▸ Action item: Would you retype the listing below word for word, without any of its pictures?

▸ Data records:
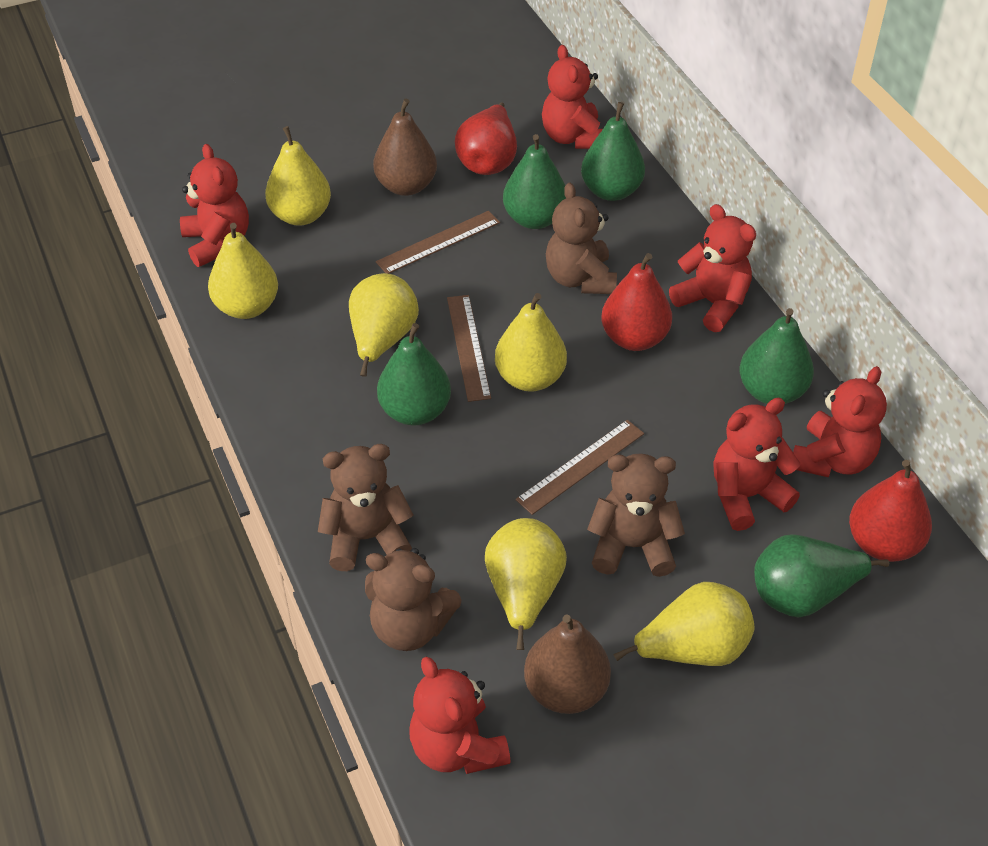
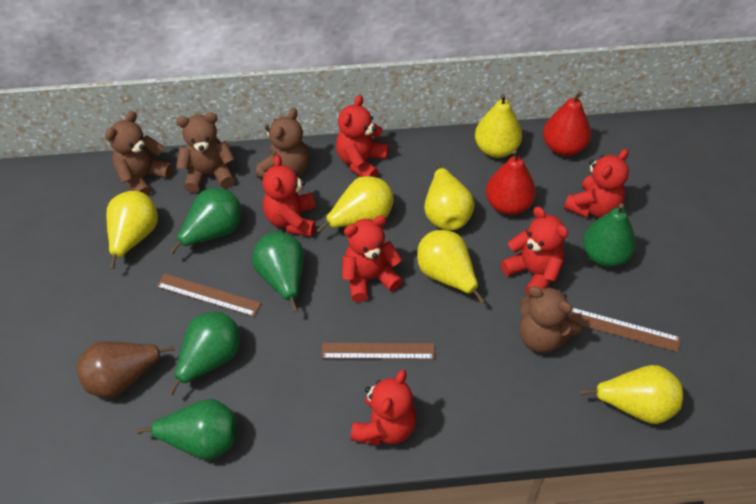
brown pear: 2 -> 1
red pear: 3 -> 2

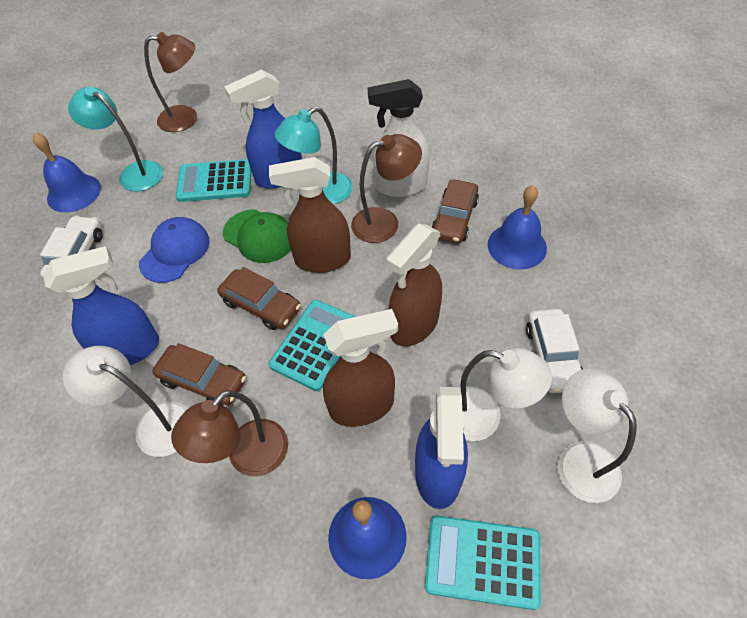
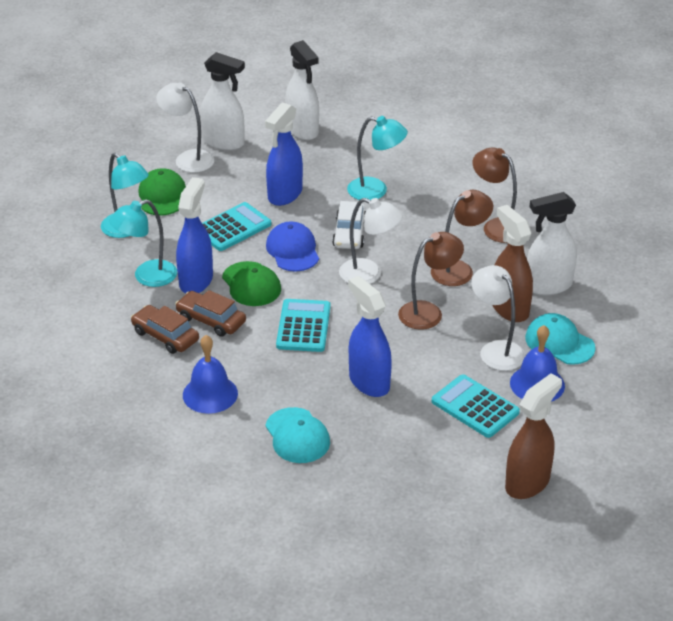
blue bell: 3 -> 2
brown car: 3 -> 2
brown spray bottle: 3 -> 2
green cap: 1 -> 2
turquoise cap: 0 -> 2
turquoise lamp: 2 -> 3
white car: 2 -> 1
white spray bottle: 1 -> 3

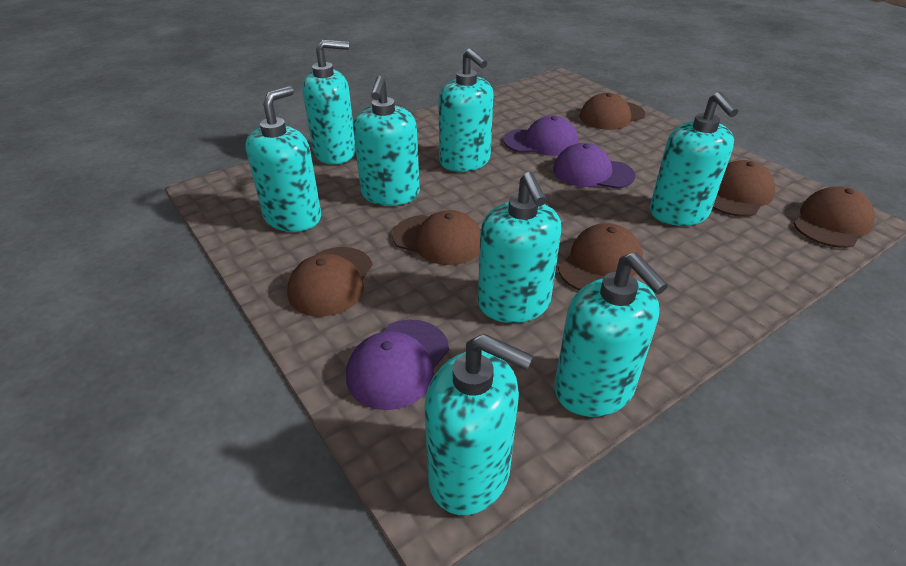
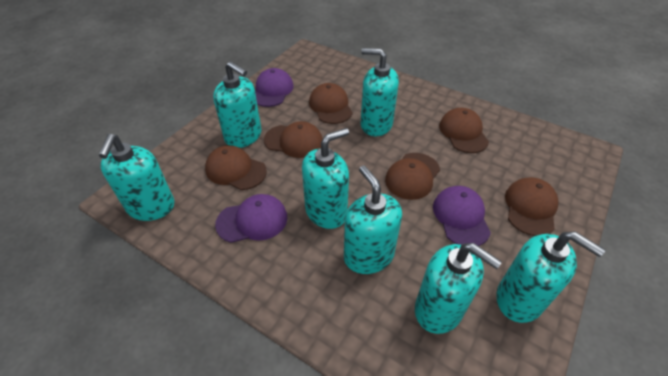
turquoise soap dispenser: 8 -> 7

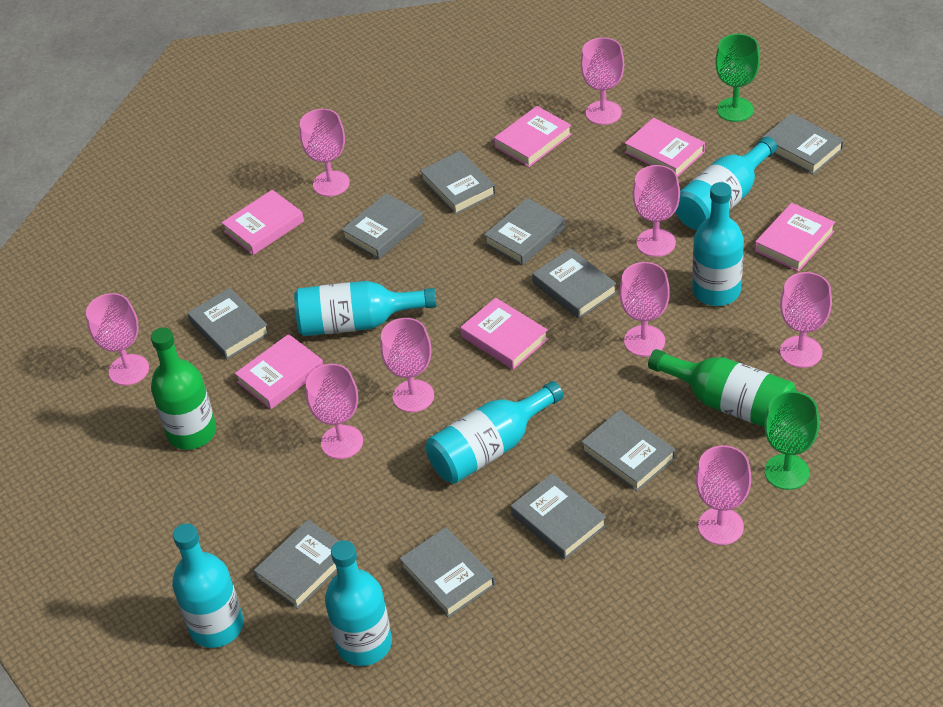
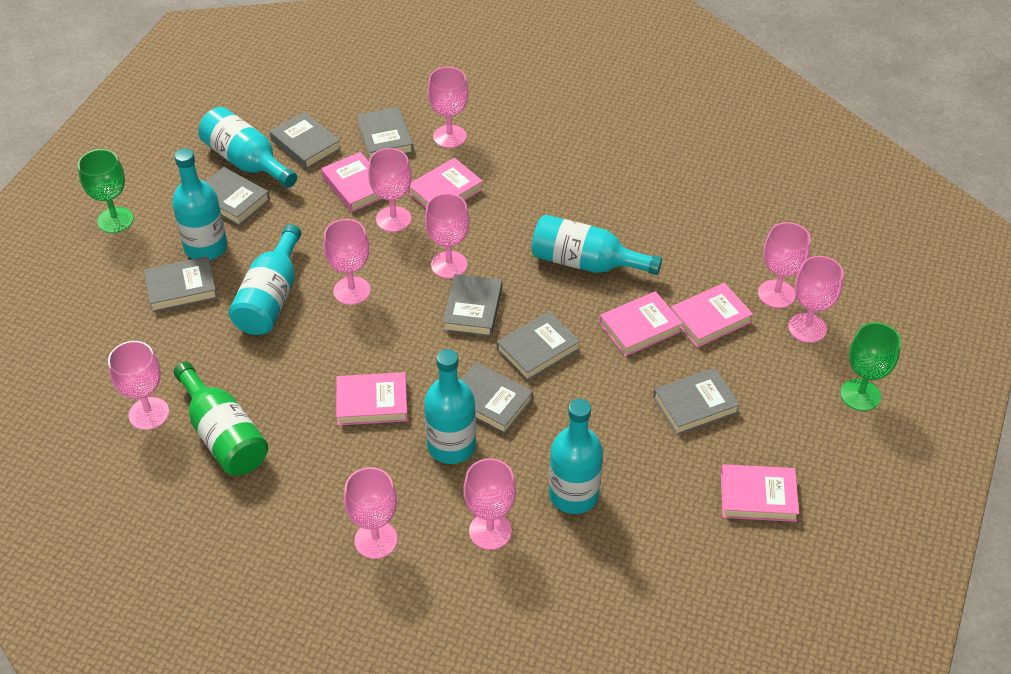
green bottle: 2 -> 1
grey book: 10 -> 8

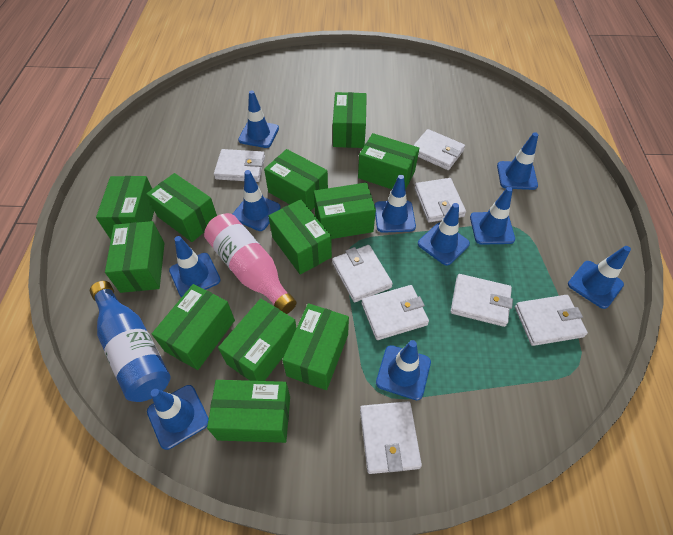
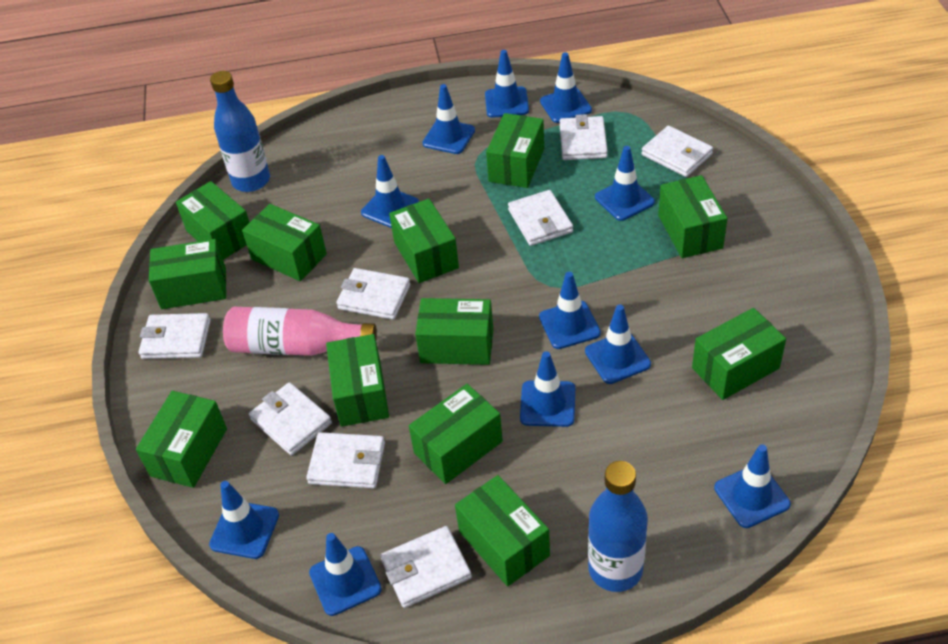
blue bottle: 1 -> 2
blue traffic cone: 10 -> 11

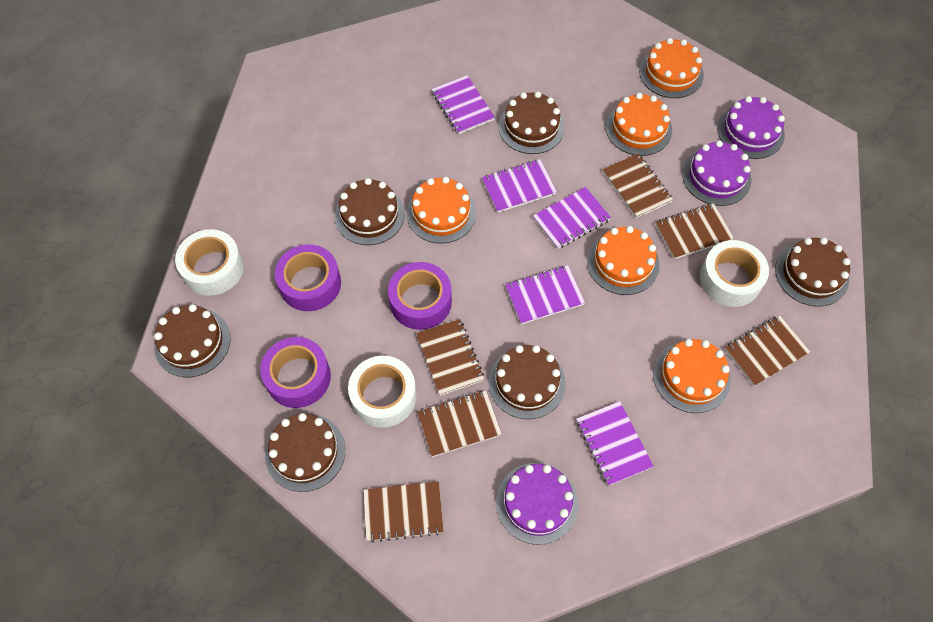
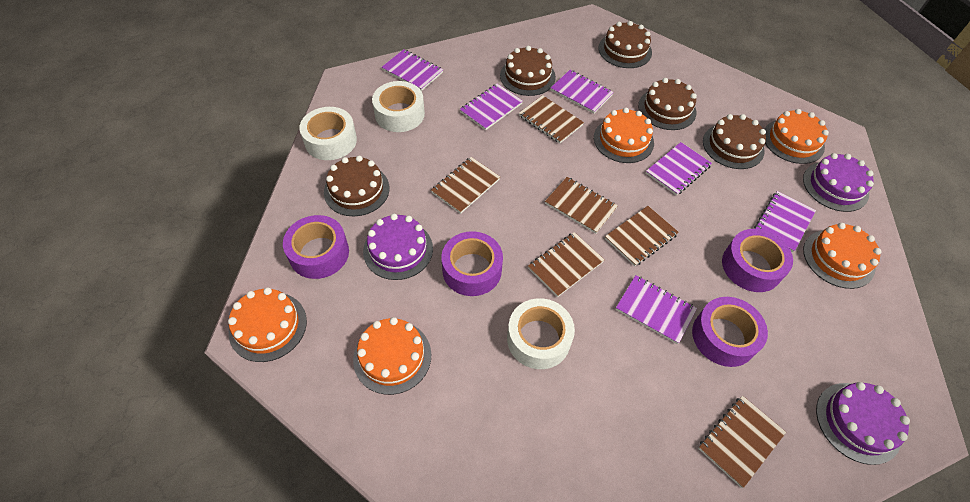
brown cake: 6 -> 5
purple notebook: 5 -> 6
purple tape: 3 -> 4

▸ Task answer:
brown pear: 2 -> 1
red pear: 3 -> 2

blue bell: 3 -> 2
brown car: 3 -> 2
brown spray bottle: 3 -> 2
green cap: 1 -> 2
turquoise cap: 0 -> 2
turquoise lamp: 2 -> 3
white car: 2 -> 1
white spray bottle: 1 -> 3

turquoise soap dispenser: 8 -> 7

green bottle: 2 -> 1
grey book: 10 -> 8

blue bottle: 1 -> 2
blue traffic cone: 10 -> 11

brown cake: 6 -> 5
purple notebook: 5 -> 6
purple tape: 3 -> 4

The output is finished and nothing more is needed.